* _SUPPLIED INFORMATION_
++++++++++++++++++++

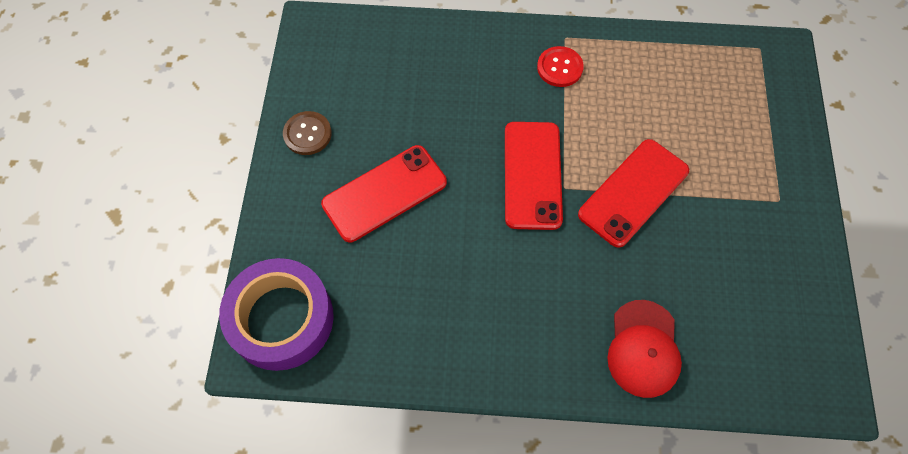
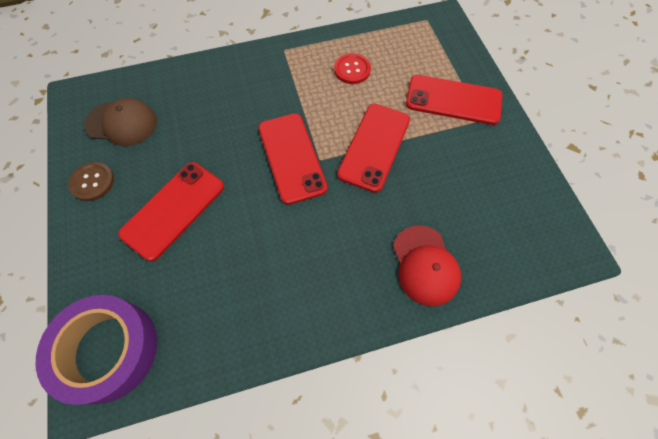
camera: 20 degrees left, 0 degrees up
red button [537,46,584,87] -> red button moved to [334,53,371,84]
none -> brown cap [84,98,157,146]
none -> red phone [406,75,502,125]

++++++++++++++++++++

* _INSTRUCTIONS FOR THE TASK_
Filter the material for the word "none" and copy each matching line.

* _YOUR SOLUTION_
none -> brown cap [84,98,157,146]
none -> red phone [406,75,502,125]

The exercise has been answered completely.